- Records provided
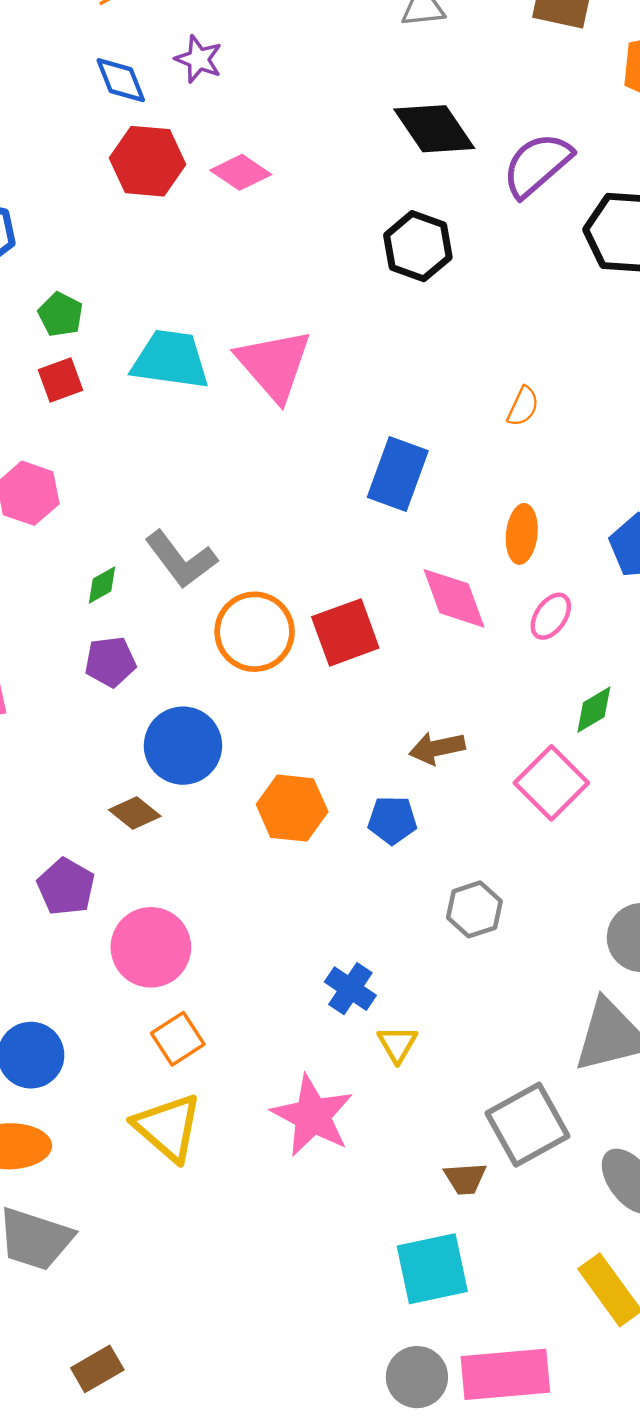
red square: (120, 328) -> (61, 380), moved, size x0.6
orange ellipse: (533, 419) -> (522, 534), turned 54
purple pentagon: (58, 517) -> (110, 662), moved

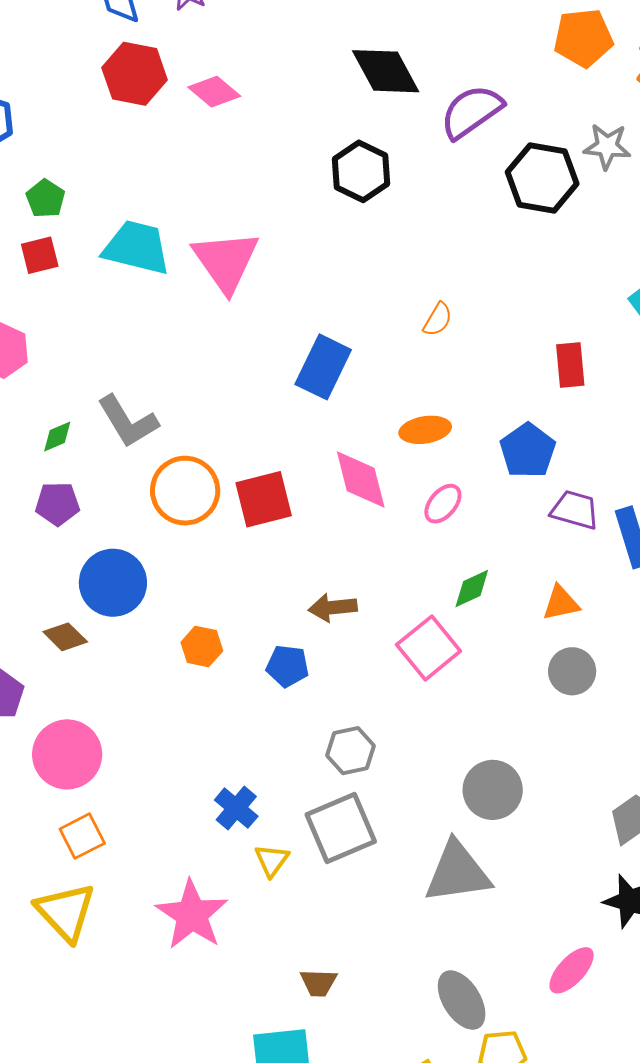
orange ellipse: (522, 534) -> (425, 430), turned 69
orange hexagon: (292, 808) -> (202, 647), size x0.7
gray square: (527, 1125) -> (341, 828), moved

- Instruction
Provide the count of lines above containing "moved", without any added words.

- Expected answer
3